# Task input
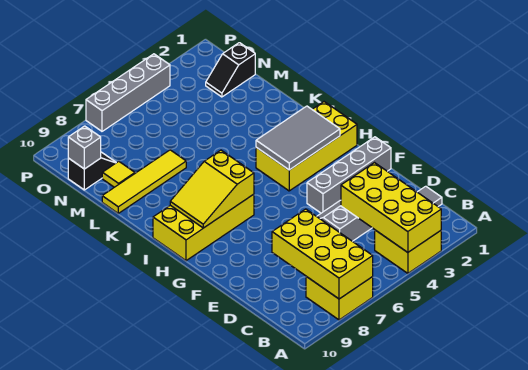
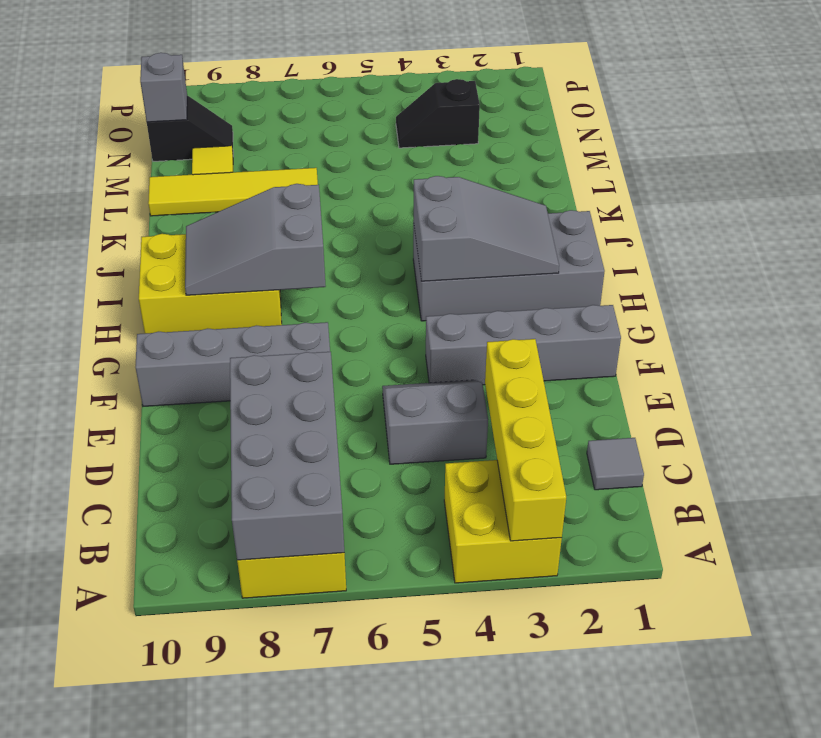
yellow brick A3:D4 level 2 -> yellow brick A3:D3 level 2
yellow brick A7:D8 level 2 -> grey brick A7:D8 level 2
yellow brick H1:I4 level 1 -> grey brick H1:I4 level 1
grey tile H2:I4 level 2 -> grey slope H2:I4 level 2 top 4
yellow brick H7:I10 level 1 -> yellow brick H8:I10 level 1
yellow slope H7:I9 level 2 top 7 -> grey slope H7:I9 level 2 top 7
black slope N1:N2 level 1 top 1 -> black slope N3:N4 level 1 top 3
grey brick P4:P7 level 1 -> grey brick F7:F10 level 1

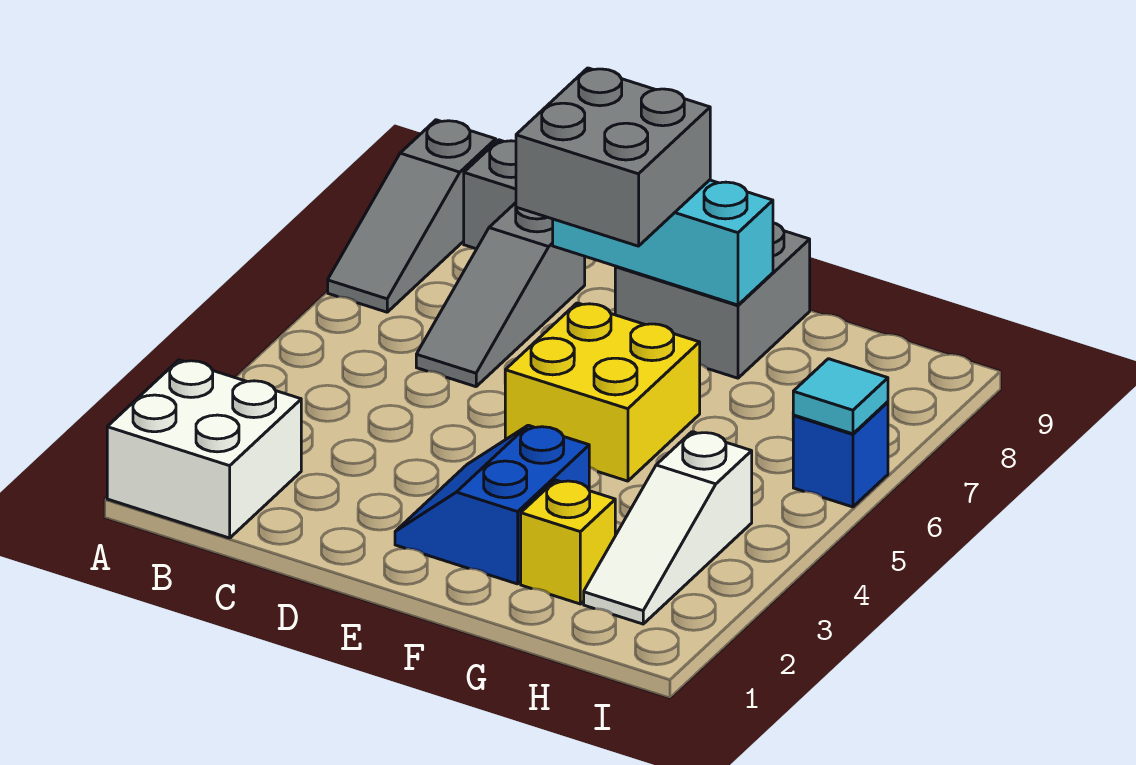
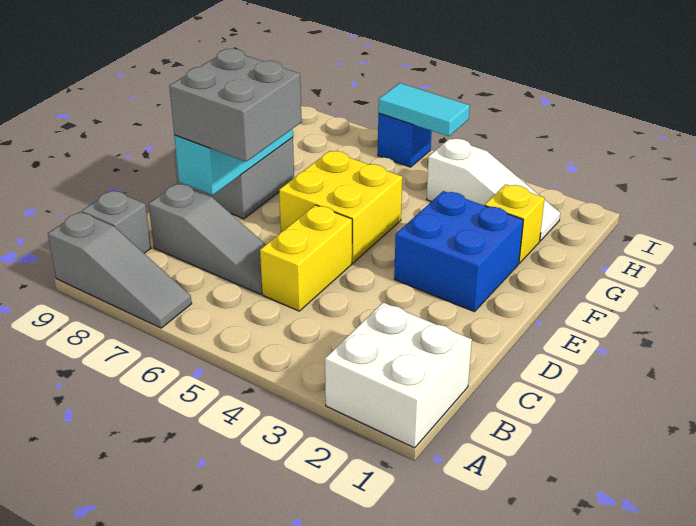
none -> yellow brick C5:D5 level 1
blue slope E2:F3 level 1 top F -> blue brick E2:F3 level 1
cyan tile I6 level 2 -> cyan tile I5:I6 level 2

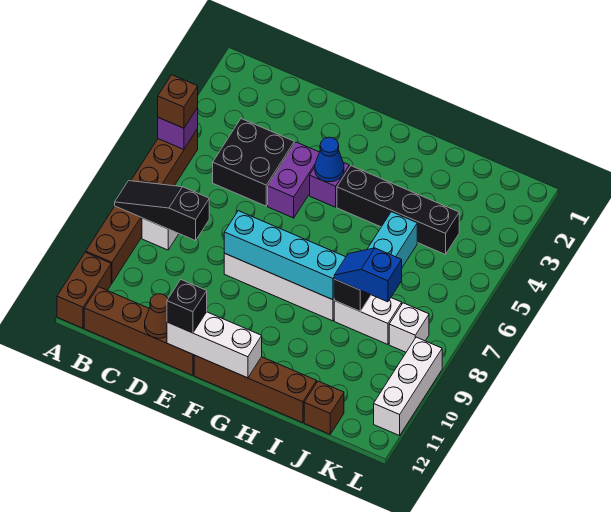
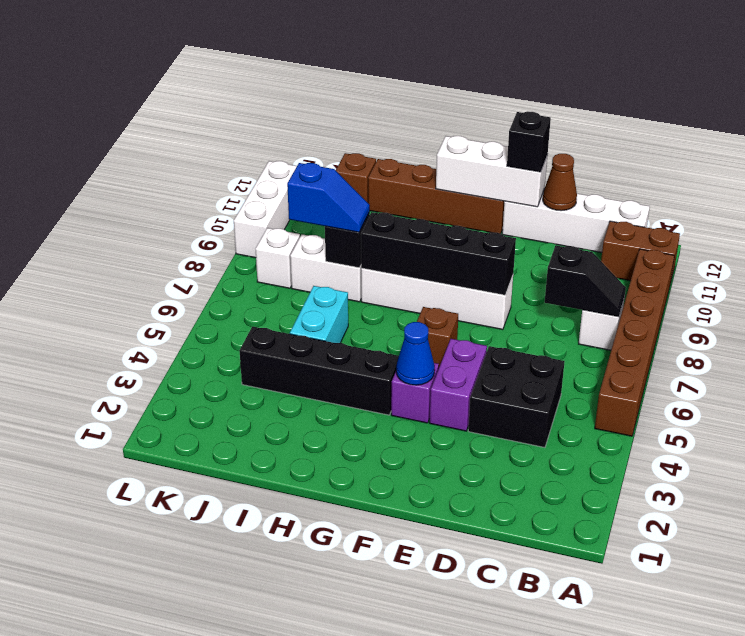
purple brick A5 level 2 -> none
brown brick A5 level 3 -> brown brick F6 level 1
black slope A8:C8 level 2 top C -> black slope B8:C8 level 2 top C
brown brick A11:A12 level 1 -> brown brick A11:B11 level 1
brown brick B12:E12 level 1 -> white brick B12:E12 level 1
cyan brick E8:H8 level 2 -> black brick E8:H8 level 2

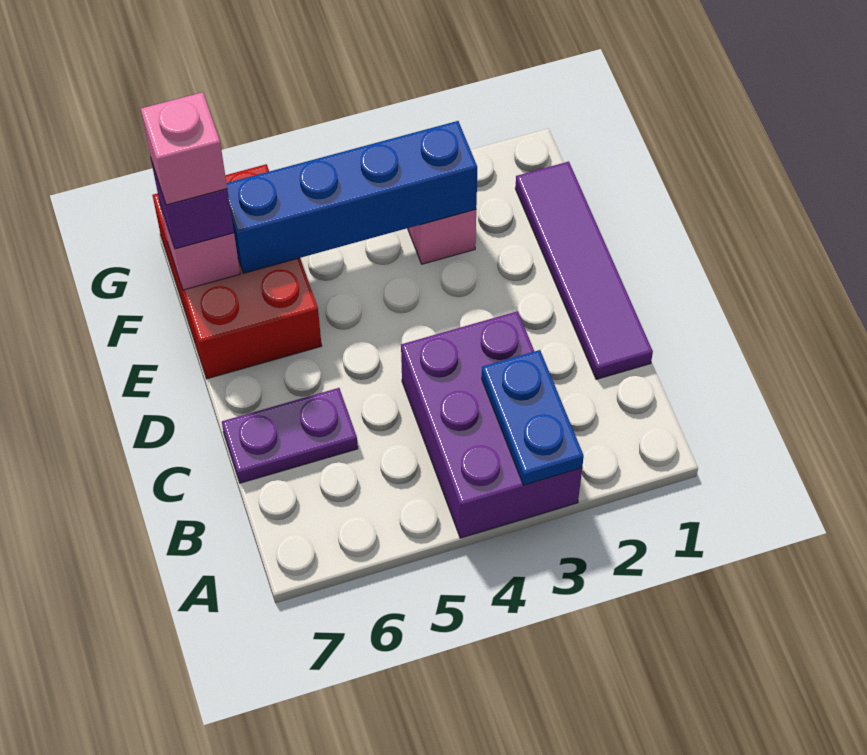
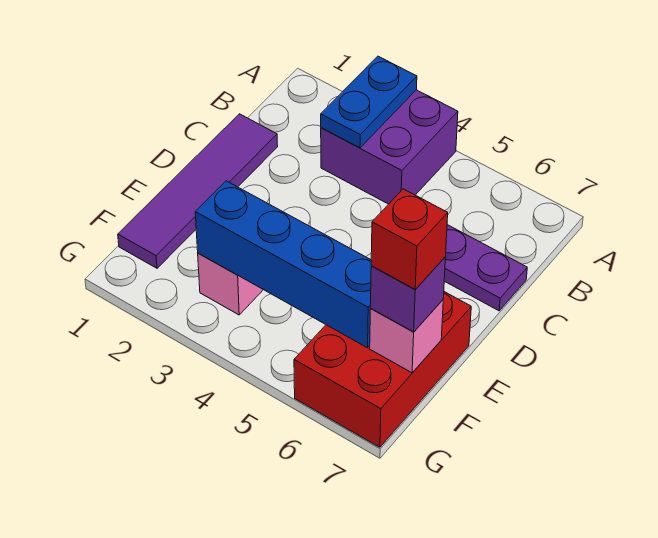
purple brick A3:C4 level 1 -> purple brick A3:B4 level 1
pink brick F7 level 4 -> red brick F7 level 4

# Task instructions
Say how many lines above contain "grey", and give no words besides the number.

# Problem solution
5